§ Problem statement: Please reproduce the lines from the one containing "none -> green tile B12:B14 level 1" through the end of the data below exactly as they stand, and omit all pictures.

§ Data supplied:
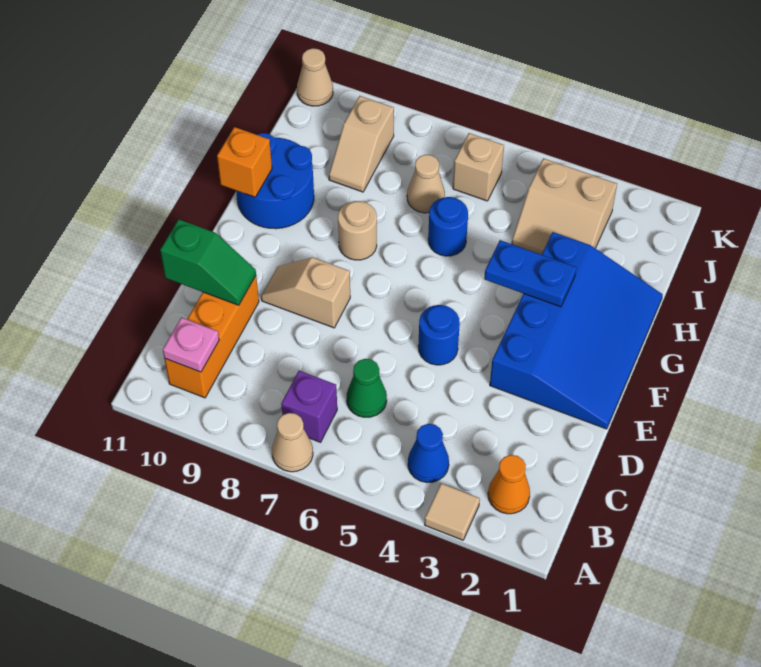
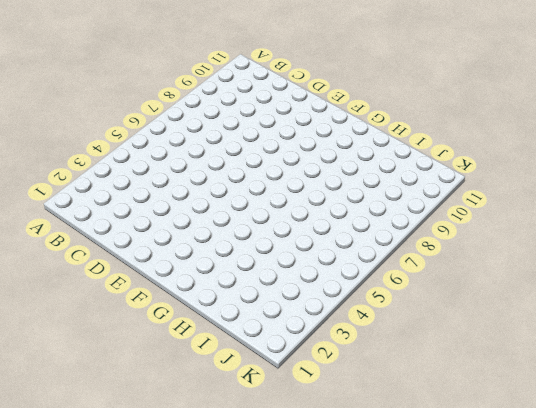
none -> tan tile A3 level 1
none -> tan cone A7 level 1
none -> orange cone B2 level 1

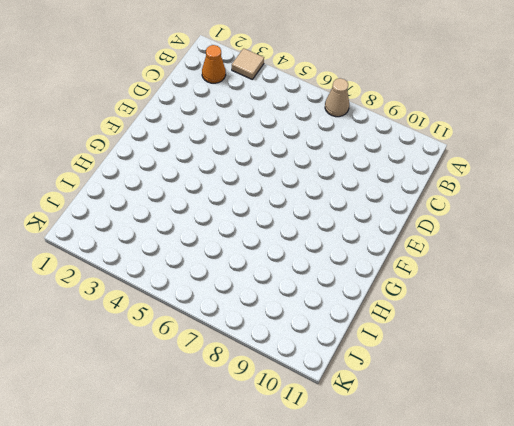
none -> blue cone B4 level 1
none -> purple brick B7 level 1
none -> orange brick B10:D10 level 1

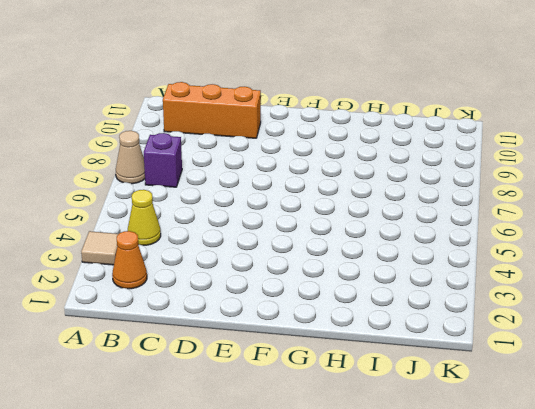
yellow cone B4 level 1 -> blue cone B4 level 1
none -> green cone C6 level 1
none -> blue slope E1:H3 level 1 top 3
none -> blue round brick E5 level 1

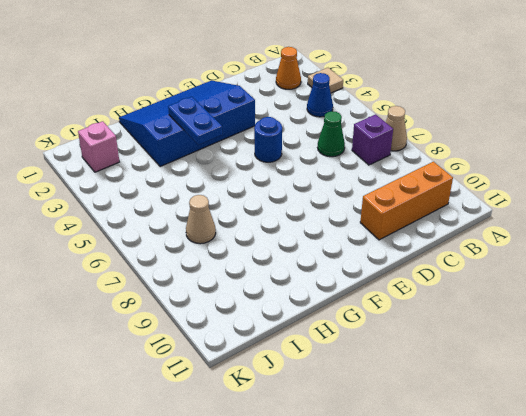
pink brick J2 level 1 -> none
none -> tan slope E8:E9 level 1 top 8
none -> tan round brick G8 level 1
none -> blue round brick G10:H11 level 1

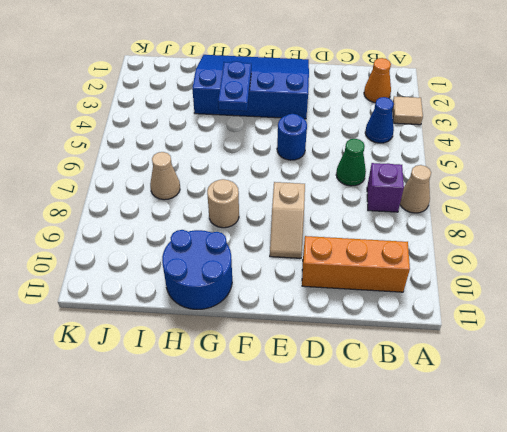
none -> blue round brick H6 level 1
none -> tan slope I3:J4 level 1 top J
none -> tan slope I9:J9 level 1 top J

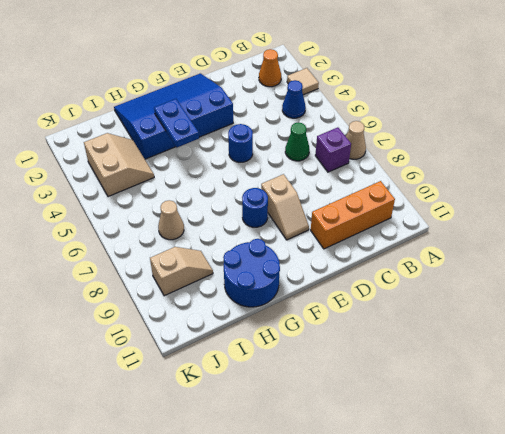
blue round brick F8 level 1 -> blue round brick H6 level 1
none -> tan round brick G8 level 1
none -> tan brick J6 level 1
none -> tan cone K11 level 1

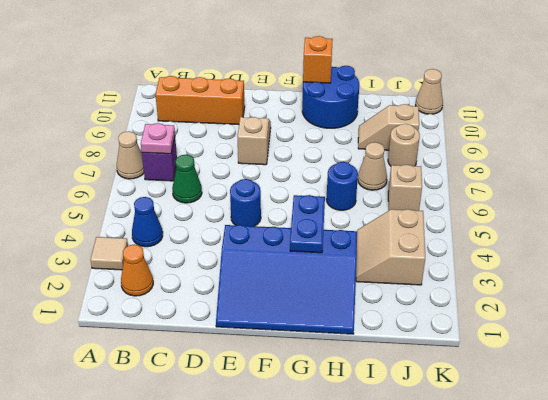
pink plate B7 level 2 -> pink plate B10 level 2
tan round brick J8 level 1 -> tan round brick G8 level 1
none -> green slope D10:D11 level 2 top 11

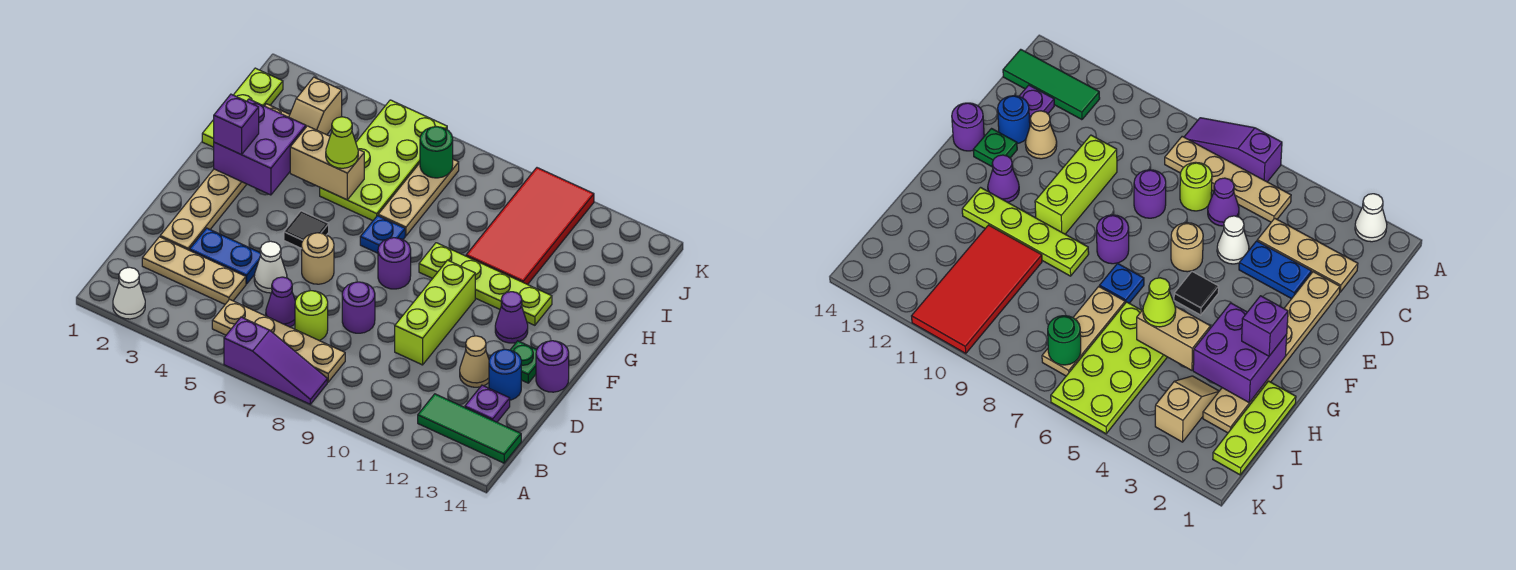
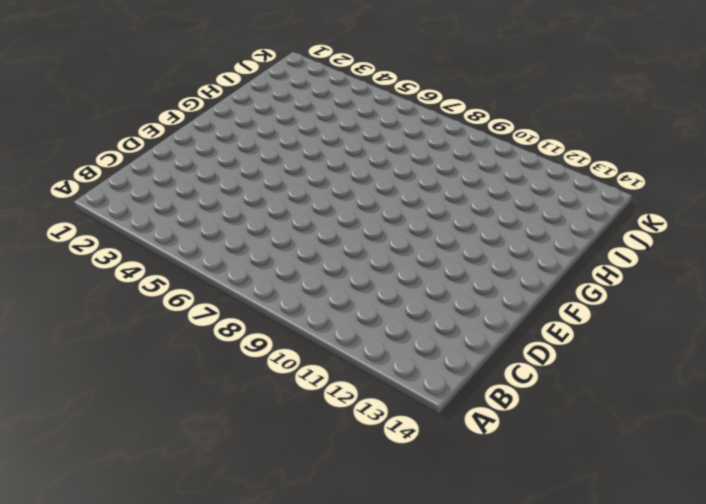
none -> white cone A2 level 1
none -> purple slope A6:A8 level 1 top 6
none -> tan plate B5:B8 level 1
none -> green tile B12:B14 level 1

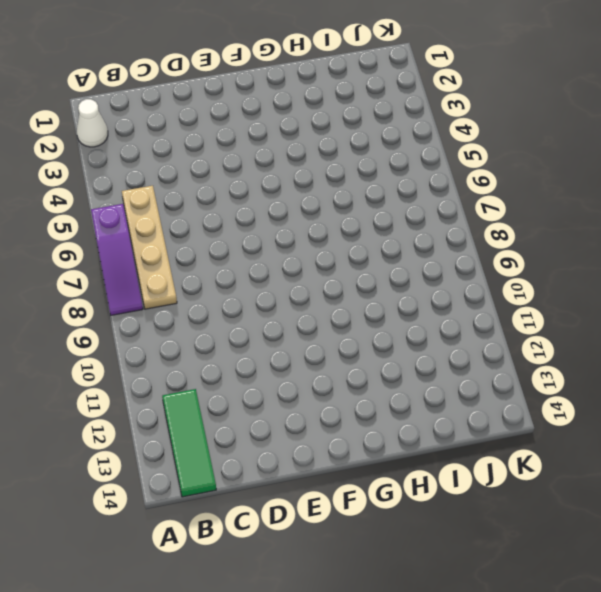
none -> tan plate C2:C4 level 1
none -> purple cone C6 level 1
none -> lime round brick C7 level 1
none -> purple plate C13 level 1

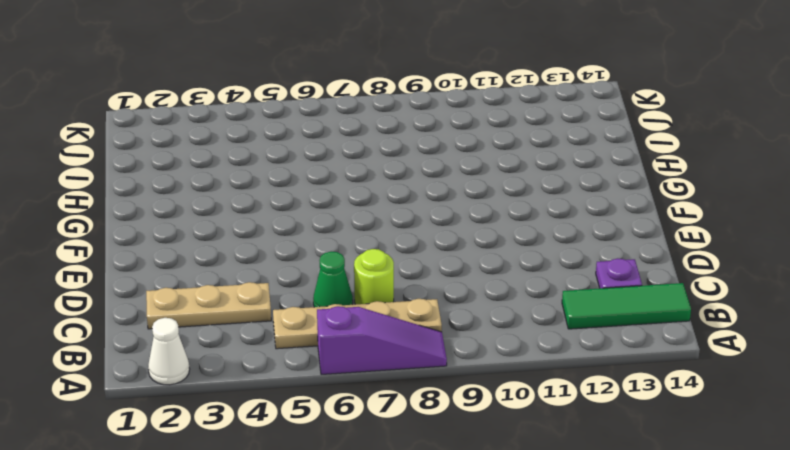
green cone C6 level 1 -> purple cone C6 level 1
none -> tan plate D2:I2 level 1
none -> blue plate D3:D4 level 1
none -> white cone D5 level 1
none -> purple round brick D8 level 1

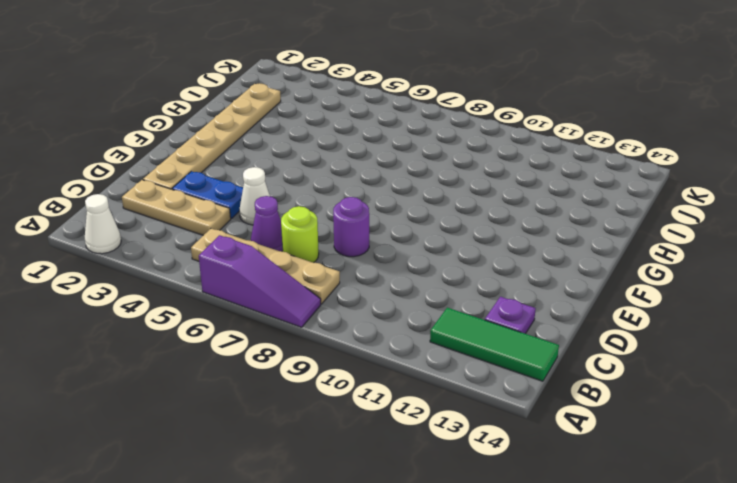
none -> lime brick D10:F10 level 1
none -> tan cone D12 level 1
none -> blue round brick D13 level 1
none -> tan round brick E6 level 1

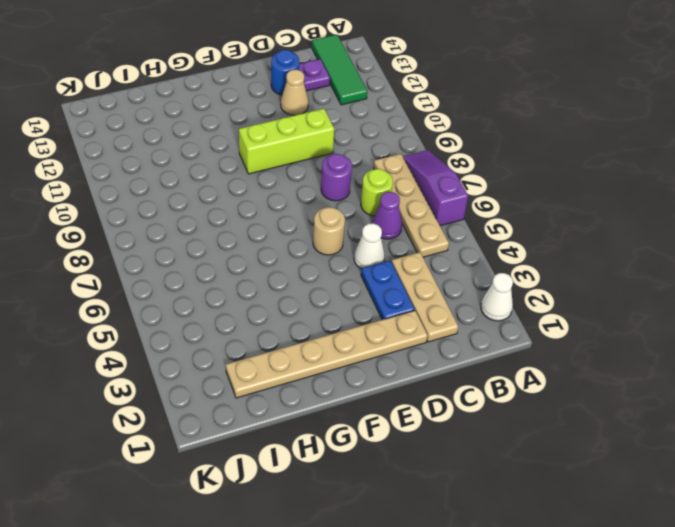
none -> green plate E13 level 1
none -> purple round brick E14 level 1
none -> black tile F5 level 1
none -> purple round brick F8 level 1

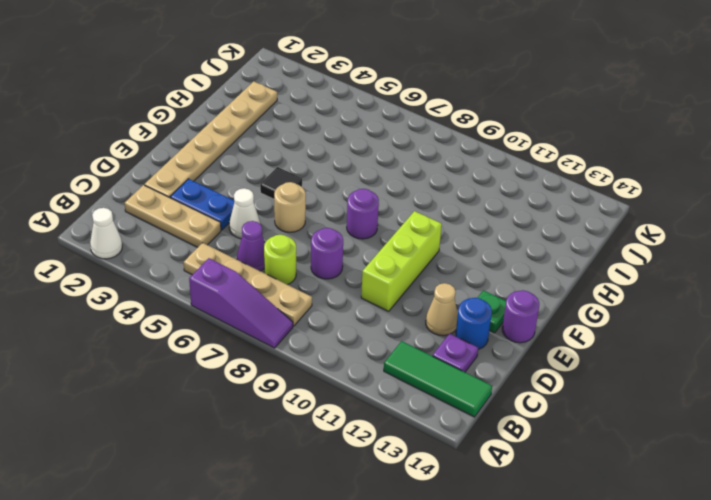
none -> purple cone F12 level 1
none -> blue plate G7 level 1
none -> lime plate G9:G12 level 1
none -> lime plate H1:J1 level 1

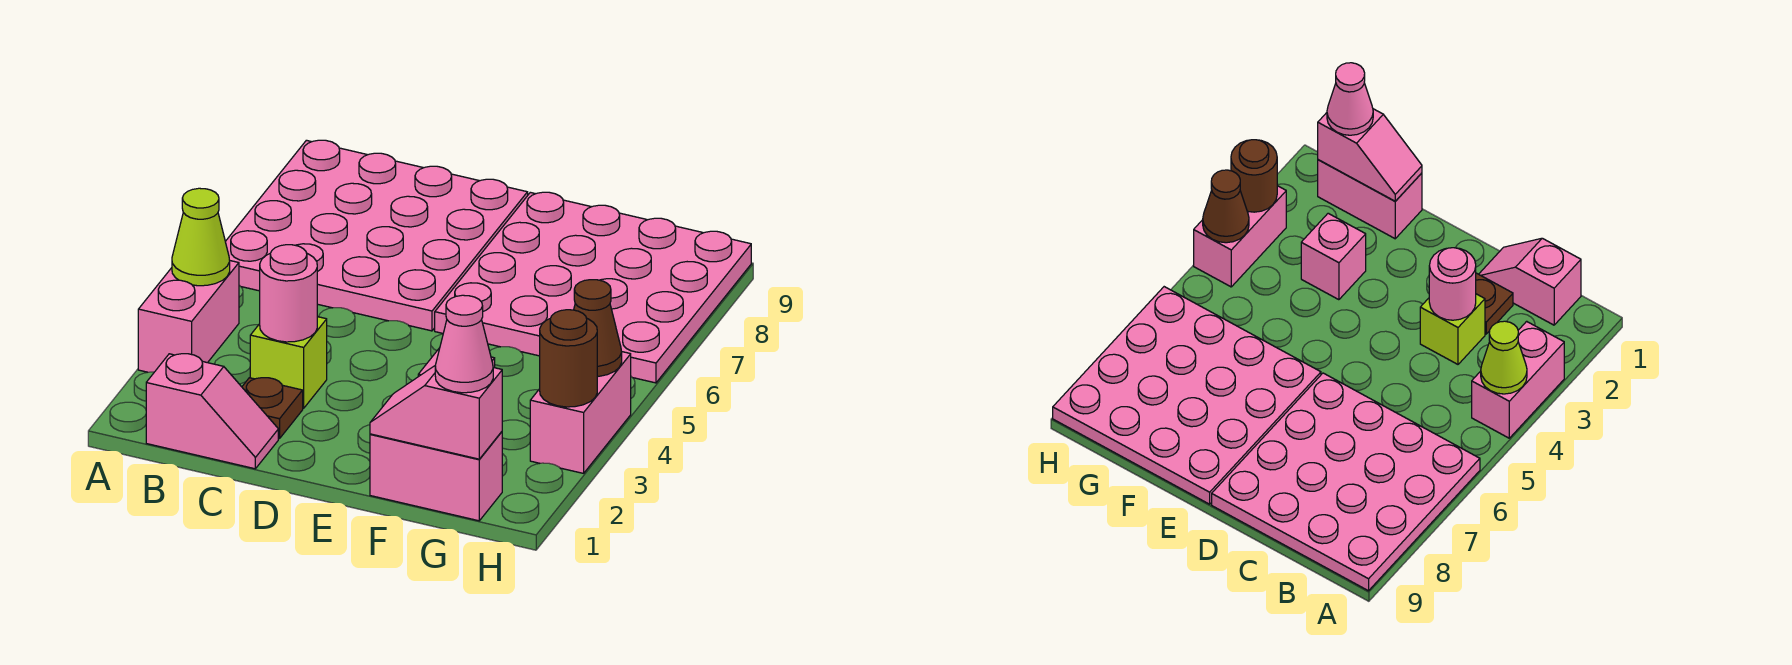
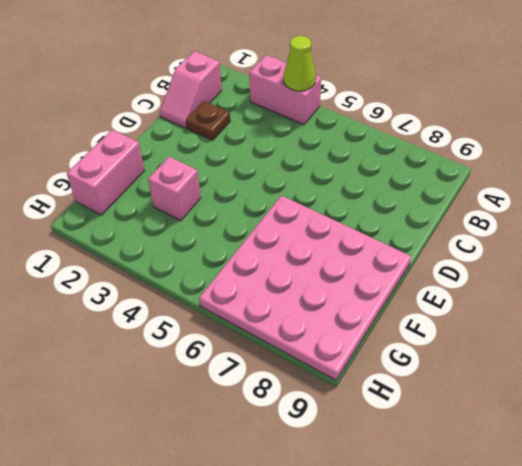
none -> pink plate A6:D9 level 1
none -> lime brick C3 level 1
none -> pink brick H3:H4 level 1

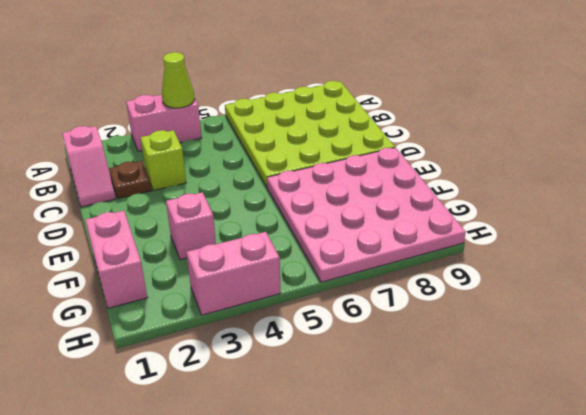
lime plate A6:D9 level 1 -> pink plate A6:D9 level 1
none -> pink round brick C3 level 2
none -> pink slope F1:G1 level 2 top G
none -> brown round brick H3 level 2

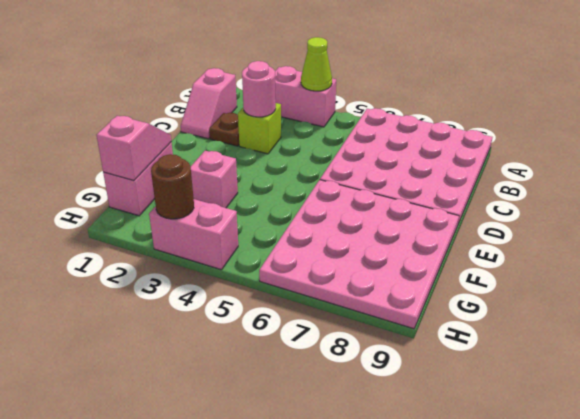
none -> brown cone H4 level 2
none -> pink cone G1 level 3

§ Exercise solution:
none -> green tile B12:B14 level 1

none -> tan plate C2:C4 level 1
none -> purple cone C6 level 1
none -> lime round brick C7 level 1
none -> purple plate C13 level 1

green cone C6 level 1 -> purple cone C6 level 1
none -> tan plate D2:I2 level 1
none -> blue plate D3:D4 level 1
none -> white cone D5 level 1
none -> purple round brick D8 level 1

none -> lime brick D10:F10 level 1
none -> tan cone D12 level 1
none -> blue round brick D13 level 1
none -> tan round brick E6 level 1

none -> green plate E13 level 1
none -> purple round brick E14 level 1
none -> black tile F5 level 1
none -> purple round brick F8 level 1

none -> purple cone F12 level 1
none -> blue plate G7 level 1
none -> lime plate G9:G12 level 1
none -> lime plate H1:J1 level 1

none -> pink plate A6:D9 level 1
none -> lime brick C3 level 1
none -> pink brick H3:H4 level 1

lime plate A6:D9 level 1 -> pink plate A6:D9 level 1
none -> pink round brick C3 level 2
none -> pink slope F1:G1 level 2 top G
none -> brown round brick H3 level 2

none -> brown cone H4 level 2
none -> pink cone G1 level 3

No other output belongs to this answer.